--- Dataset records Enclosed Below ---
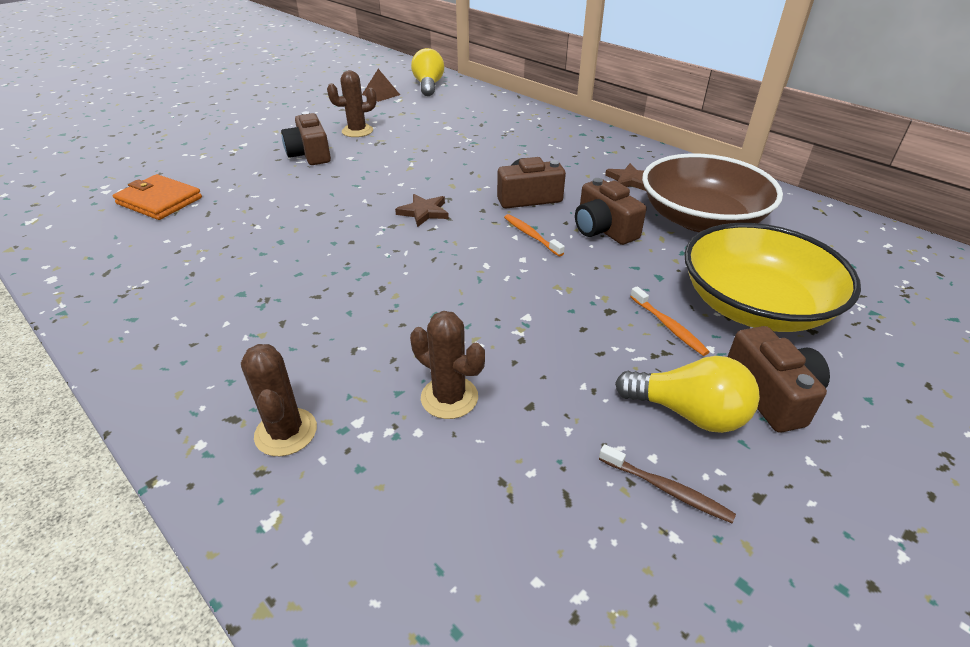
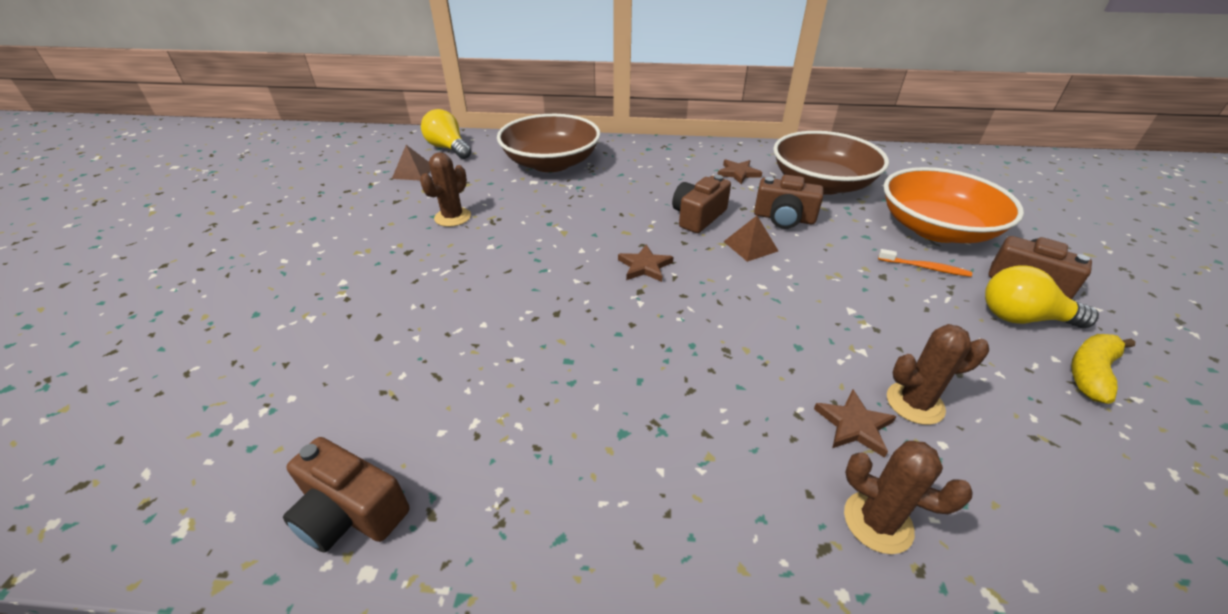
camera: 40 degrees left, 0 degrees up
(159, 201) = (348, 394): orange wallet -> none
(310, 154) = (443, 260): brown camera -> brown camera (350, 512)
(378, 379) = (854, 425): none -> brown star
(483, 119) = (551, 163): none -> brown bowl
(531, 235) = (750, 246): orange toothbrush -> brown pyramid
(666, 489) = (1091, 373): brown toothbrush -> yellow banana
(688, 413) = (1022, 318): yellow light bulb -> yellow light bulb turned 150 degrees counterclockwise
(754, 305) = (936, 229): yellow bowl -> orange bowl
--- End of Enclosed Dataset records ---
• **Action item**: Bring together each line above where the string "bowl" turns up.

• **Written answer**:
(483, 119) = (551, 163): none -> brown bowl
(754, 305) = (936, 229): yellow bowl -> orange bowl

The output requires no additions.